WORK TO COMPLETE
With pictures omitted, copy exactly the lines from the one containing "317 360 489]" through the end of the records below.

[Image sets with object changes]
..............................

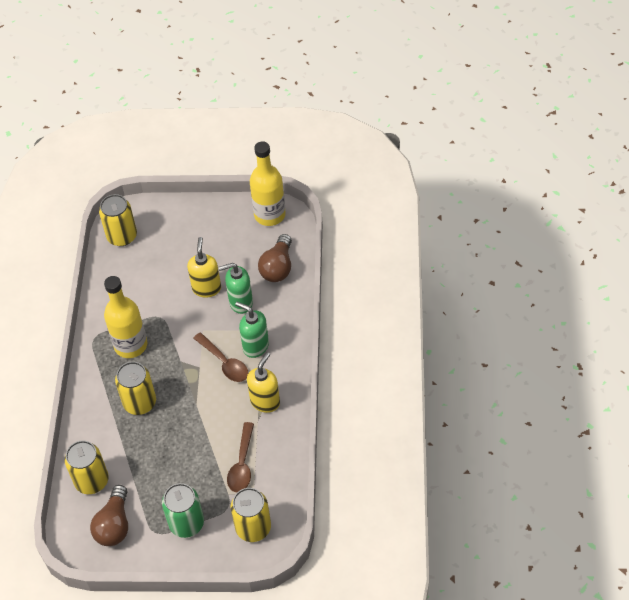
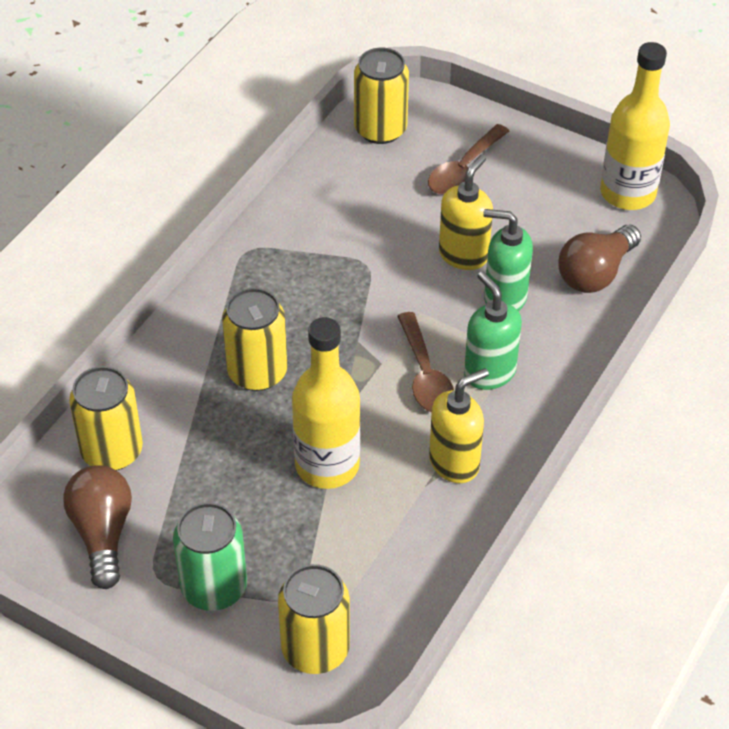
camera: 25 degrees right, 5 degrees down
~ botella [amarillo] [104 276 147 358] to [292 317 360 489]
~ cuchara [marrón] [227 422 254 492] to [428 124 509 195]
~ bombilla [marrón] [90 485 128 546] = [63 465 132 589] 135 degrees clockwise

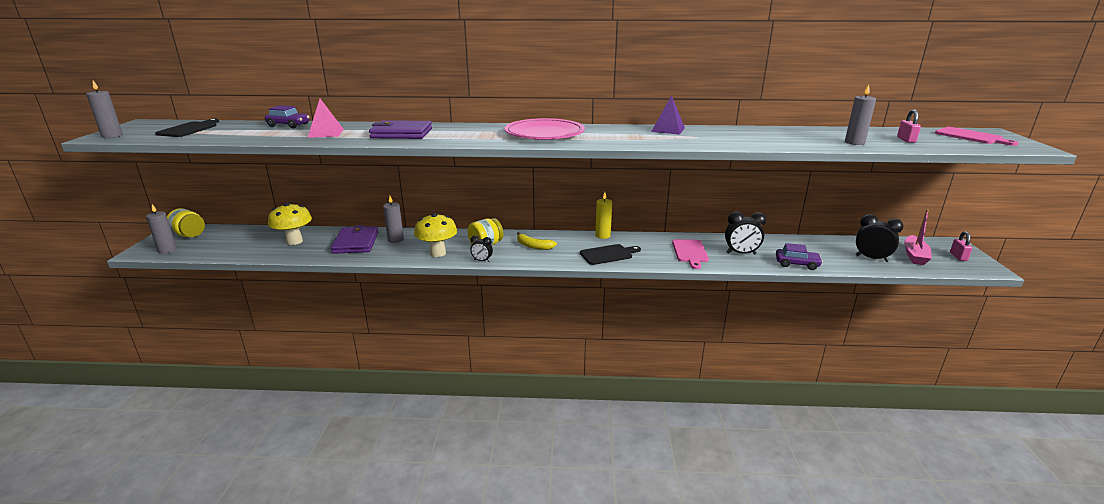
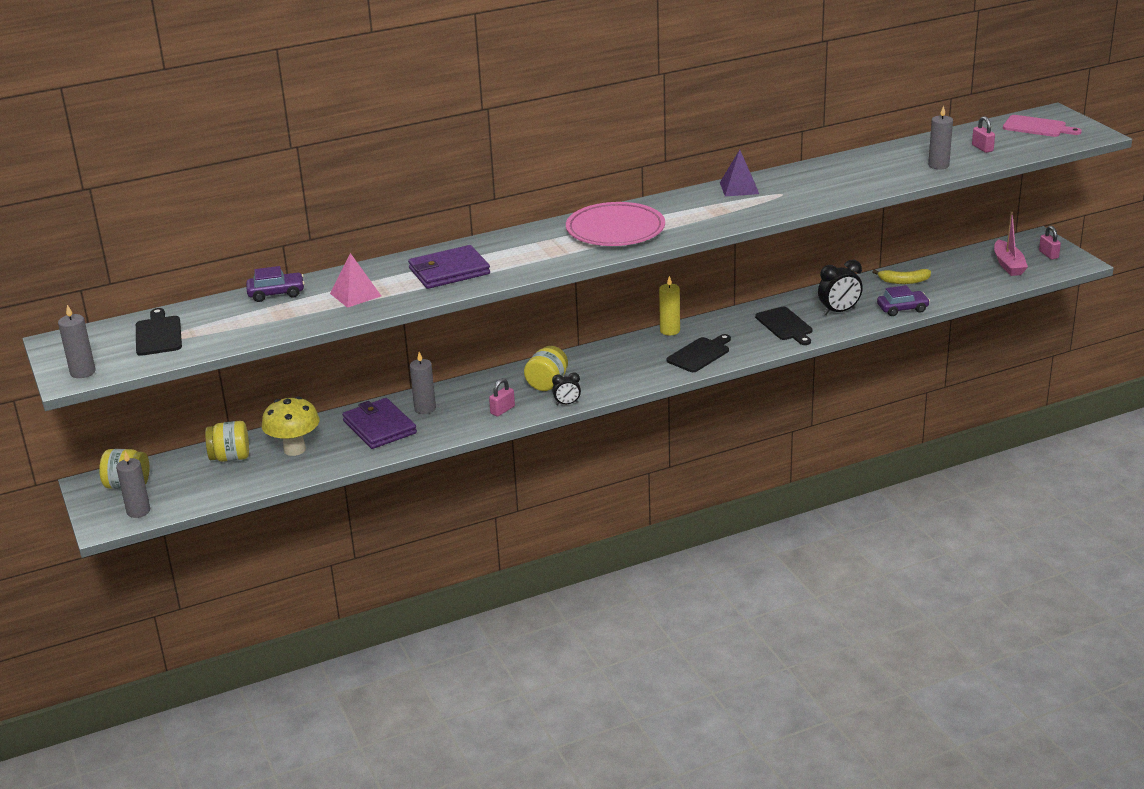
camera: 25 degrees left, 5 degrees up
~ seta [amarillo] [414 213 457 257] to candado [rosa] [489 378 515 416]
- despertador [negro] [856 214 904 262]
~ plátano [amarillo] [517 232 557 250] to [872 269 931 284]
~ tabla de cortar [rosa] [672 239 709 269] to tabla de cortar [negro] [755 307 812 345]
+ tarro [amarillo] [205 421 249 462]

..............................

EXERCISE RESPONSE
~ botella [amarillo] [104 276 147 358] to [292 317 360 489]
~ cuchara [marrón] [227 422 254 492] to [428 124 509 195]
~ bombilla [marrón] [90 485 128 546] = [63 465 132 589] 135 degrees clockwise

camera: 25 degrees left, 5 degrees up
~ seta [amarillo] [414 213 457 257] to candado [rosa] [489 378 515 416]
- despertador [negro] [856 214 904 262]
~ plátano [amarillo] [517 232 557 250] to [872 269 931 284]
~ tabla de cortar [rosa] [672 239 709 269] to tabla de cortar [negro] [755 307 812 345]
+ tarro [amarillo] [205 421 249 462]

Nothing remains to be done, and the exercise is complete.